_What you are asked to do_. How many lines of the entries below include the word "marker"? Answer with the number alone.

BEGIN Record extracts

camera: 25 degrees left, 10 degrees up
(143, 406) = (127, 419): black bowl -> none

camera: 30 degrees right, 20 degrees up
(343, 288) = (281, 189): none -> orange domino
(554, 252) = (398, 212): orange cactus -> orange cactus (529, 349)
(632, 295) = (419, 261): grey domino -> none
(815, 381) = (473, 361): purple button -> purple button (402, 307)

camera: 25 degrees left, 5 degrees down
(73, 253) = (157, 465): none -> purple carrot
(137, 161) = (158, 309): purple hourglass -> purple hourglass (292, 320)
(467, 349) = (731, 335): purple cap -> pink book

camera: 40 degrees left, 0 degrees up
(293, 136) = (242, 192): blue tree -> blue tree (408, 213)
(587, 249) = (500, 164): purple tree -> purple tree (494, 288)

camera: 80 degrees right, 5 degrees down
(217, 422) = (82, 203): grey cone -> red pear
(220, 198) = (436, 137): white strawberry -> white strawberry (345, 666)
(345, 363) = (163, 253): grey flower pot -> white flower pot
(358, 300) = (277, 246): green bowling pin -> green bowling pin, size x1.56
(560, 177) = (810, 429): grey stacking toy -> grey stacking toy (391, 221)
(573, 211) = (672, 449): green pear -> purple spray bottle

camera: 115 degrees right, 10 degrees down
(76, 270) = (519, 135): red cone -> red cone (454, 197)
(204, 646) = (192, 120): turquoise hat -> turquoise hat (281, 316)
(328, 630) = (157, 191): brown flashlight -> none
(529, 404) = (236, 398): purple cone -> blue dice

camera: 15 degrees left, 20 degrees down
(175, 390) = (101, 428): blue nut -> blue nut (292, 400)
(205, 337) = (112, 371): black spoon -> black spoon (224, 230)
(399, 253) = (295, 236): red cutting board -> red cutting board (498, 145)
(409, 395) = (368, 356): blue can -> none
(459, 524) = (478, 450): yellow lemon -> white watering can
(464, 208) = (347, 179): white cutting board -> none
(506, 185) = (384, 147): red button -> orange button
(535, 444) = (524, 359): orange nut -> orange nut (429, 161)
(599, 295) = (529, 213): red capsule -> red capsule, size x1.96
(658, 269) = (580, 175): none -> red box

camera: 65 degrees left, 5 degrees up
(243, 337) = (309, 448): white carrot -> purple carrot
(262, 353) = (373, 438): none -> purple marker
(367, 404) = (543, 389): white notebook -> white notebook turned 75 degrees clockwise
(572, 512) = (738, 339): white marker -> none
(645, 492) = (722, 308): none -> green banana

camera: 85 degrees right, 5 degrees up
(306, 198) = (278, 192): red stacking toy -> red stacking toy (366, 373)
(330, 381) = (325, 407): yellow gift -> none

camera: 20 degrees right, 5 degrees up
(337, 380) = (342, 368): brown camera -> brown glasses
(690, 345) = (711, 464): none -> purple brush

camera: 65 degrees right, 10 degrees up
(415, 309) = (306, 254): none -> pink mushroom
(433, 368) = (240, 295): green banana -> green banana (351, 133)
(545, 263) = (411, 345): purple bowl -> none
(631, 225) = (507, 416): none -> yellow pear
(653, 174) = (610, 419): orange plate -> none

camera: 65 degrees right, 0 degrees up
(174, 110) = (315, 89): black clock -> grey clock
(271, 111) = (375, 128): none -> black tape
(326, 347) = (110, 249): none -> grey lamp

END Record extracts

_Written response_. 2